▸ **Source records**
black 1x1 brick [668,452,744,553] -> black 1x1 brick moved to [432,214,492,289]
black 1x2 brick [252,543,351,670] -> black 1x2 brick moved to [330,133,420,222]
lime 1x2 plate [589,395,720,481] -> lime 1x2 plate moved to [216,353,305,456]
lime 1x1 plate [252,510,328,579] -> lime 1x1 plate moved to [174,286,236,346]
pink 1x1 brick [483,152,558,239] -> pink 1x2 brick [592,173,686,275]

▸ **Assignment**
Write out exactly the lines of the entries above that run from the line containing "lime 1x1 plate [252,510,328,579]" through the last line, including both.

▸ **Answer below**
lime 1x1 plate [252,510,328,579] -> lime 1x1 plate moved to [174,286,236,346]
pink 1x1 brick [483,152,558,239] -> pink 1x2 brick [592,173,686,275]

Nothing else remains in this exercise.